▸ EXERCISE DIRECTIONS:
Write out the opening lines of the data word for word, up to and including the line with "GREEN BOBBIN [715", and leave every picture and every later line out.

EXTRACTED INFORMATION Start Marker

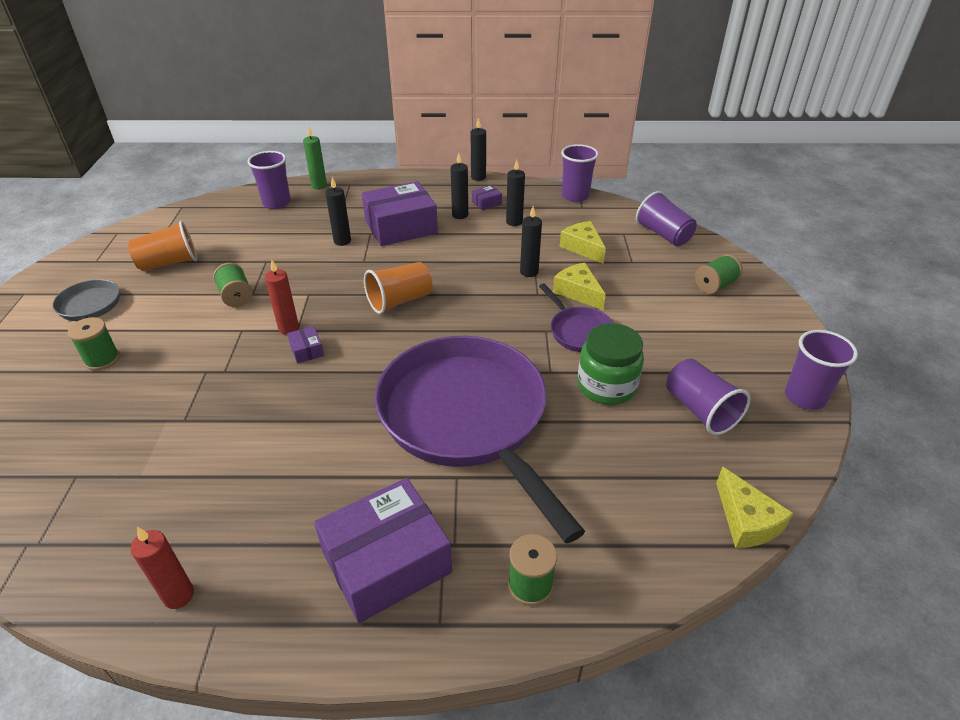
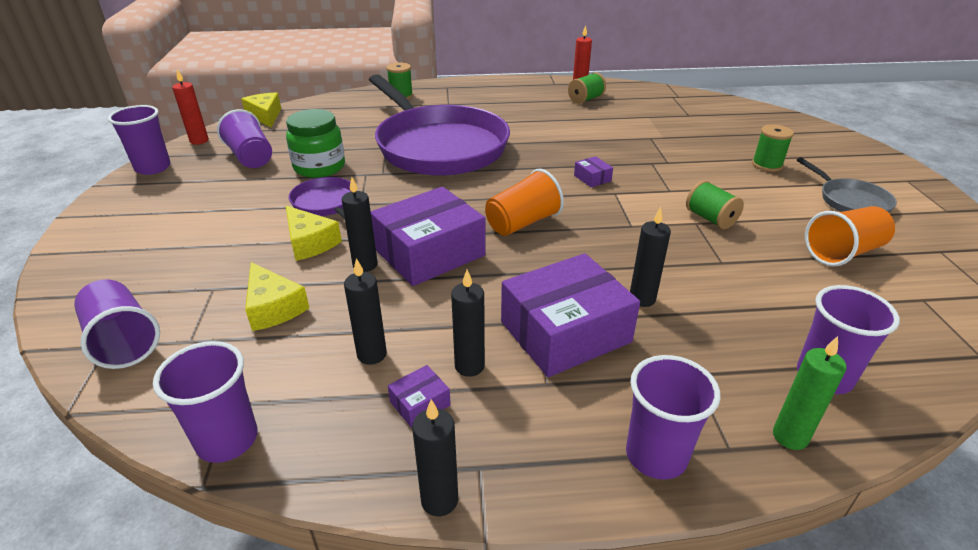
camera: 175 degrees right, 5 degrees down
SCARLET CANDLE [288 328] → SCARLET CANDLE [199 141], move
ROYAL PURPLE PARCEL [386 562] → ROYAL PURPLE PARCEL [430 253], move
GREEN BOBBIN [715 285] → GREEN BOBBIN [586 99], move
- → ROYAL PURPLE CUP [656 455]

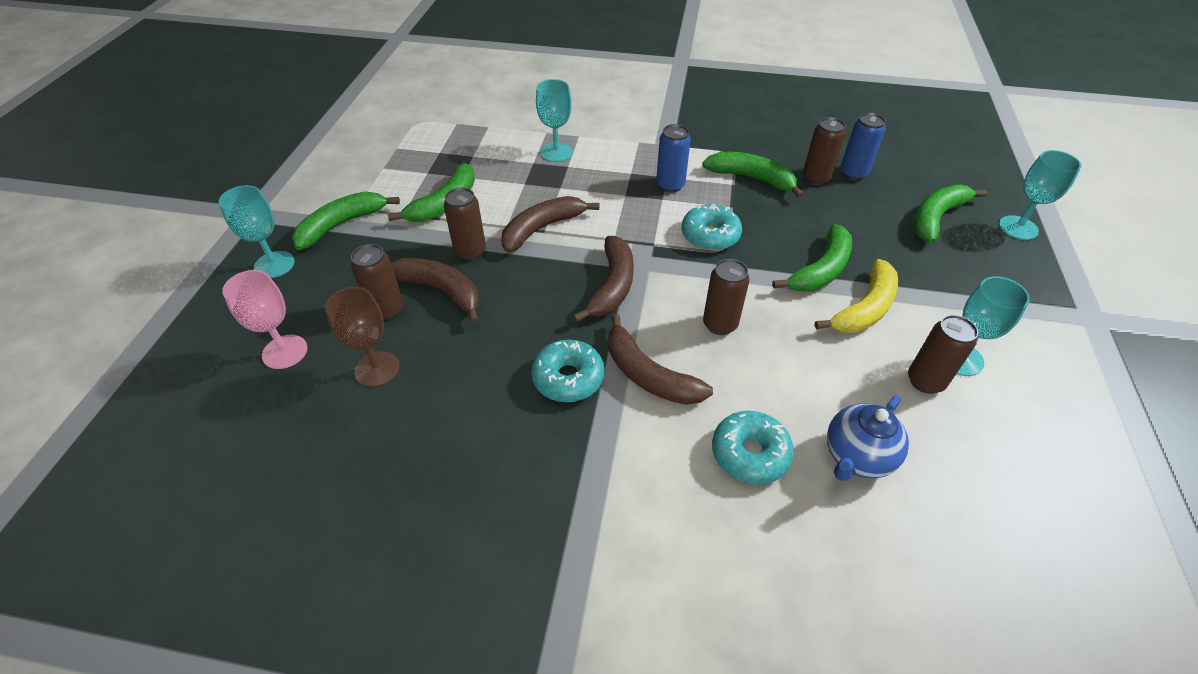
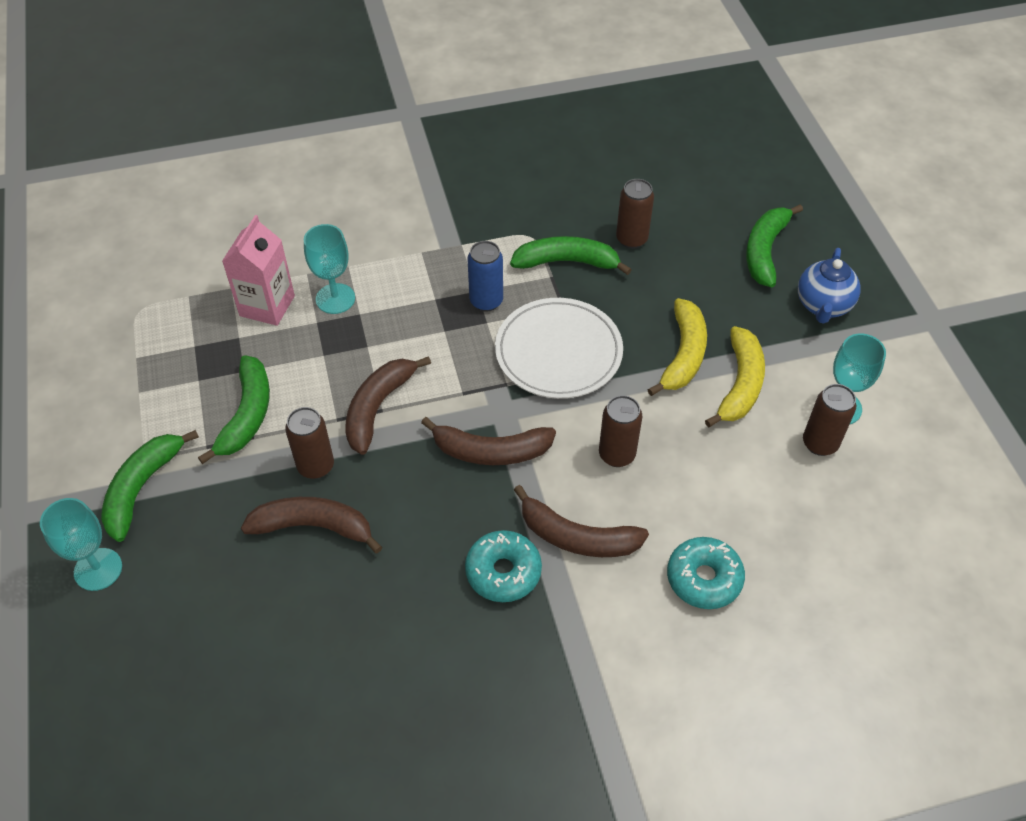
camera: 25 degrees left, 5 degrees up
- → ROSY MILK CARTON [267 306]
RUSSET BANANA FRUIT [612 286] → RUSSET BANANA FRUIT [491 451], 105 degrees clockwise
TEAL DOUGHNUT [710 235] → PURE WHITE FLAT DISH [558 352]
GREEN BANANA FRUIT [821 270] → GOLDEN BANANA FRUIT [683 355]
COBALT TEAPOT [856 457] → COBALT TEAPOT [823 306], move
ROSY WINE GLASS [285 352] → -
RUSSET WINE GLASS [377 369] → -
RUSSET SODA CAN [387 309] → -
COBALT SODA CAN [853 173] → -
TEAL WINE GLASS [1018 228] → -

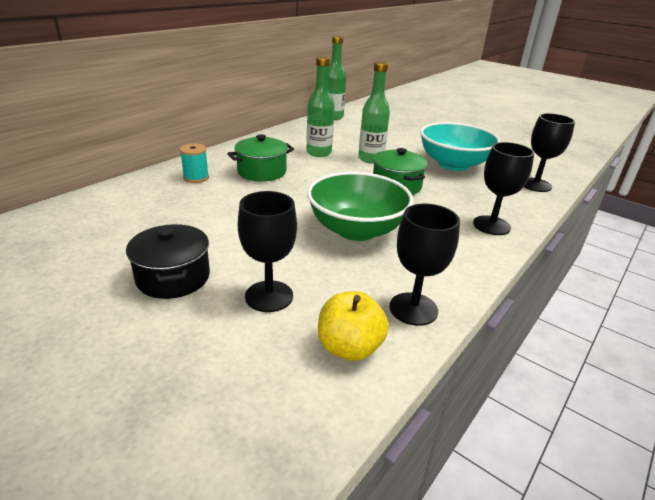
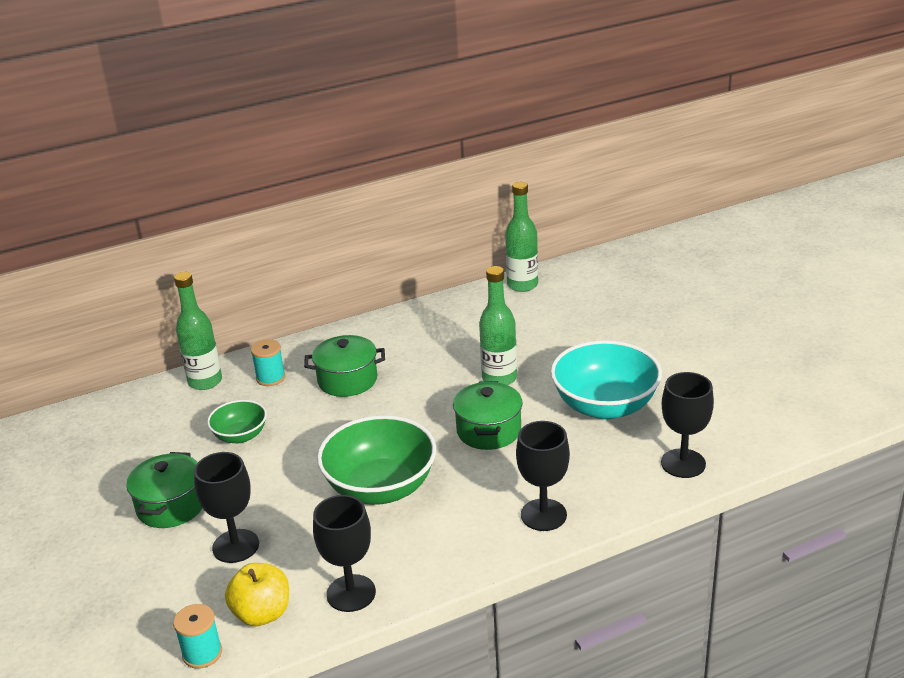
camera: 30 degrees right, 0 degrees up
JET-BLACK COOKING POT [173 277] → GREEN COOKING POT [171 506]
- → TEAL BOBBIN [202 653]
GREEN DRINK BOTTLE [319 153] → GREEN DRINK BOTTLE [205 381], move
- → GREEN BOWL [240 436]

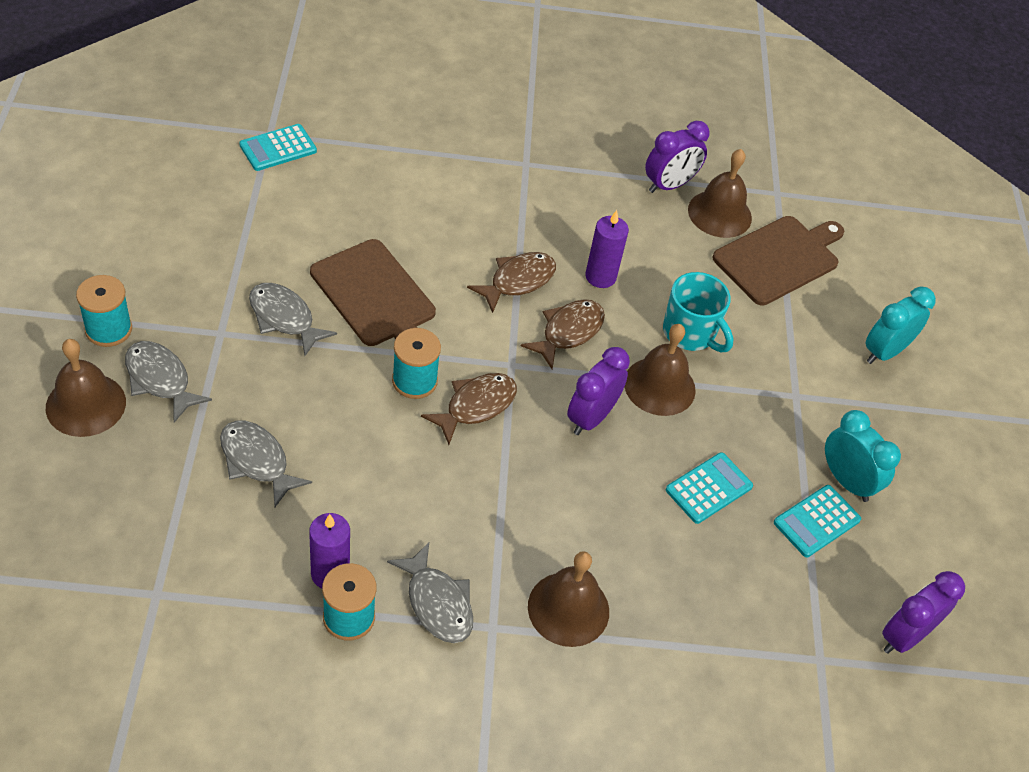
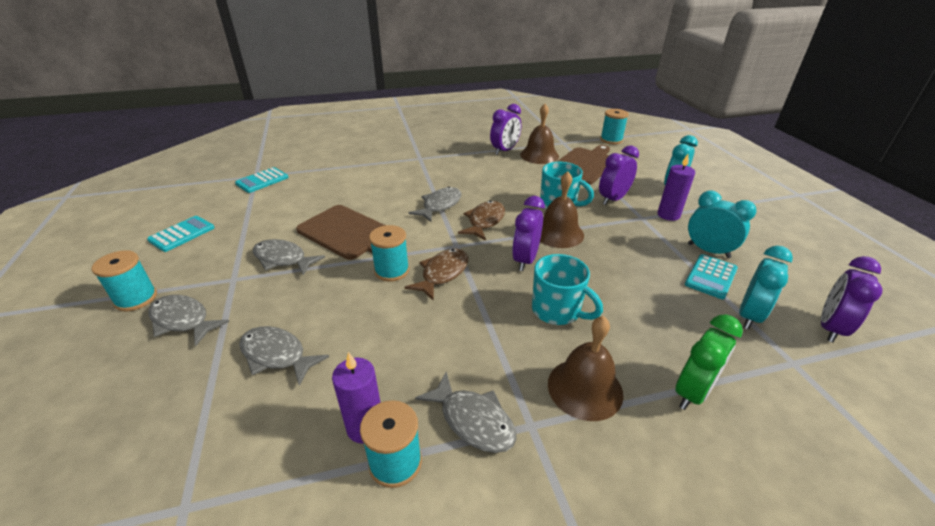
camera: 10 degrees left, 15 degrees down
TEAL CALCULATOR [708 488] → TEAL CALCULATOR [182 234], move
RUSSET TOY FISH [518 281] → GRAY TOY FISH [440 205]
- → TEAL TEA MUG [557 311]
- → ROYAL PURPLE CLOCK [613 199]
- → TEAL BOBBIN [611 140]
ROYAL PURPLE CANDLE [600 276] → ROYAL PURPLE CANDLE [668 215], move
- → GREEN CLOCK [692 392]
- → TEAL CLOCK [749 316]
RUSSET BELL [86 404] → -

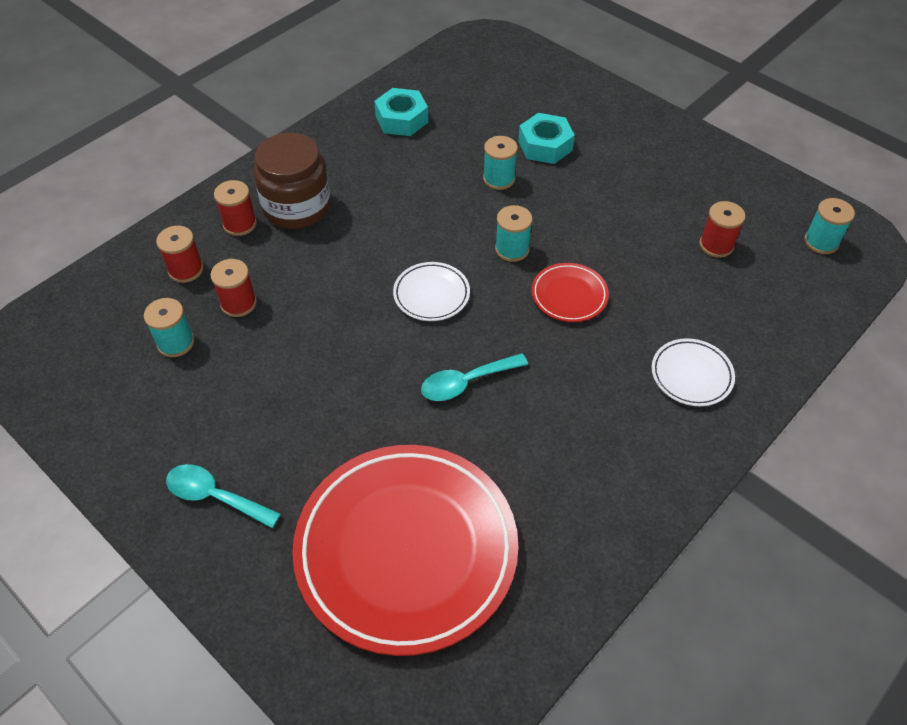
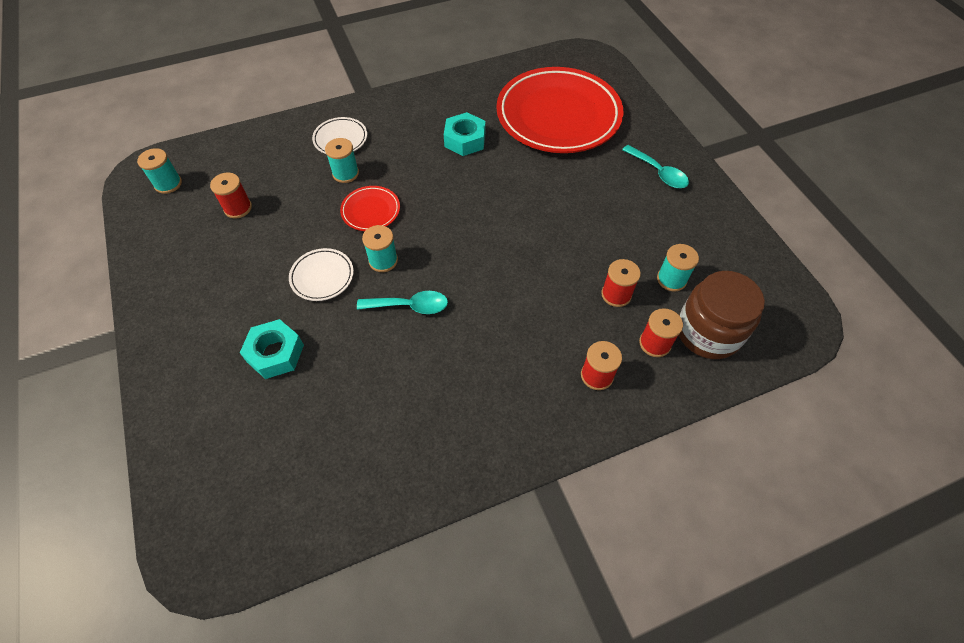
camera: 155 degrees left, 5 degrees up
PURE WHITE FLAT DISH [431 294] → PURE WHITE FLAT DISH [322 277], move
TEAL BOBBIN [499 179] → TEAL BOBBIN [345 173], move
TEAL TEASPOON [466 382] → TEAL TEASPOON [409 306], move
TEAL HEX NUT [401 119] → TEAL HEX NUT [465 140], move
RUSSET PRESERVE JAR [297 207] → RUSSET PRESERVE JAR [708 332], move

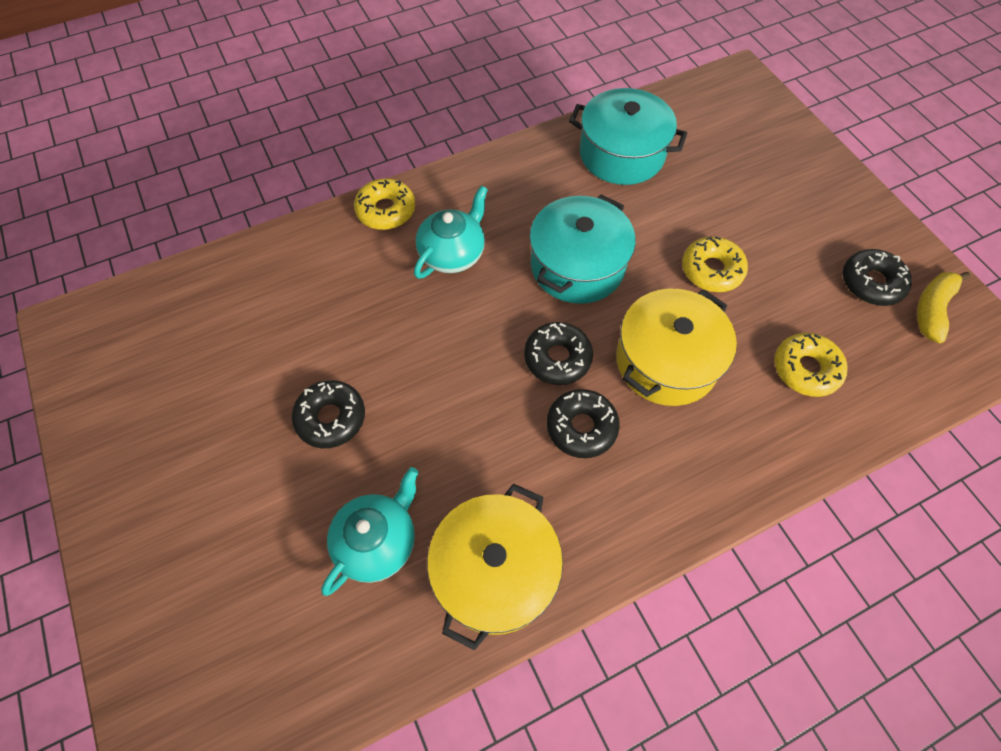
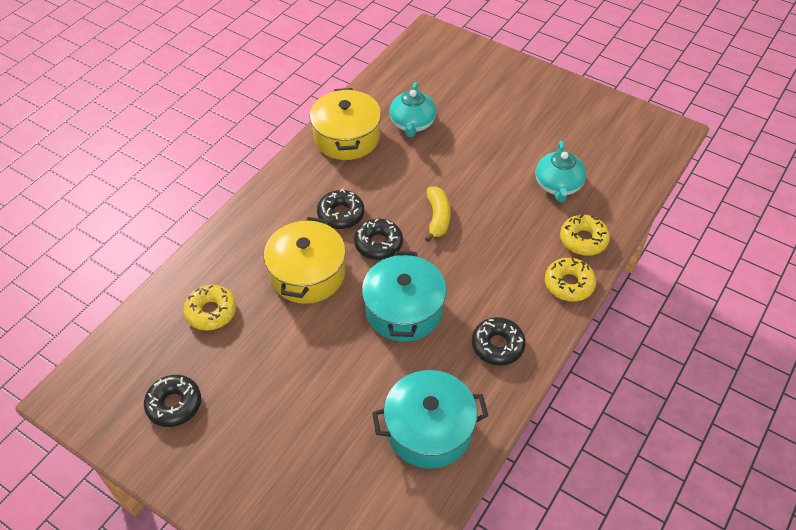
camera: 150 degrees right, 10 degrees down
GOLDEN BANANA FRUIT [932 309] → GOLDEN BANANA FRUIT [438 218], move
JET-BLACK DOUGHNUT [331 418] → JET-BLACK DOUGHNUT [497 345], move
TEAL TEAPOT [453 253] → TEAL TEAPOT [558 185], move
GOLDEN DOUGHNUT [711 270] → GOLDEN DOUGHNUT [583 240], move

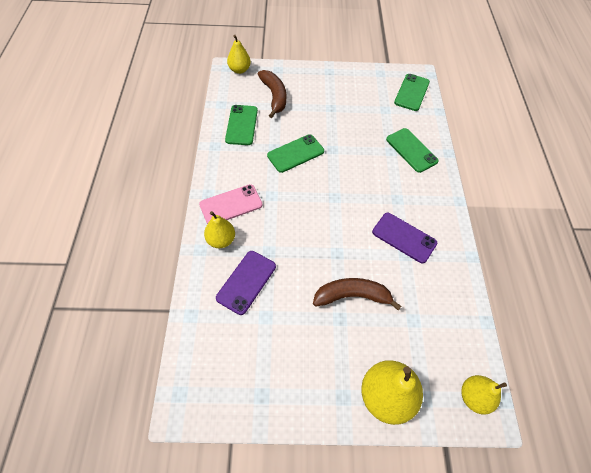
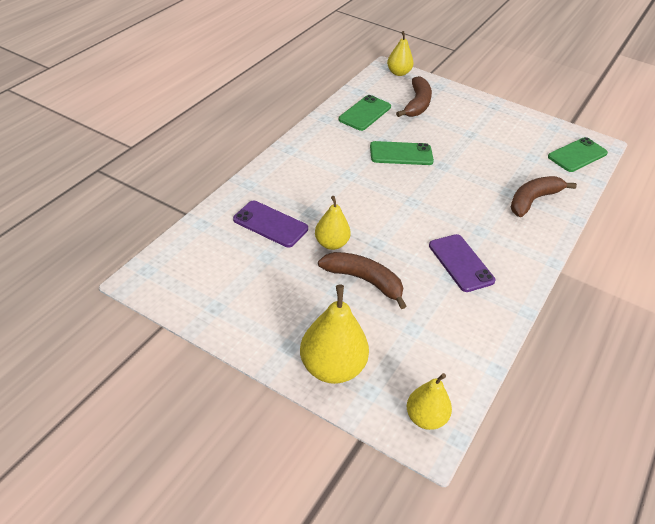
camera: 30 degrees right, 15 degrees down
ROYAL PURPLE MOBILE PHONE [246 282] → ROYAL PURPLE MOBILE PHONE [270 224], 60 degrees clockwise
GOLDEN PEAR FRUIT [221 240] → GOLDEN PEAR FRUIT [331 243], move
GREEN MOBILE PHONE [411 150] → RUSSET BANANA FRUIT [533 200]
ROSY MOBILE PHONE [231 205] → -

EXTRACTED INFORMATION End Marker

▸ SOLUTION BELOW:
camera: 175 degrees right, 5 degrees down
SCARLET CANDLE [288 328] → SCARLET CANDLE [199 141], move
ROYAL PURPLE PARCEL [386 562] → ROYAL PURPLE PARCEL [430 253], move
GREEN BOBBIN [715 285] → GREEN BOBBIN [586 99], move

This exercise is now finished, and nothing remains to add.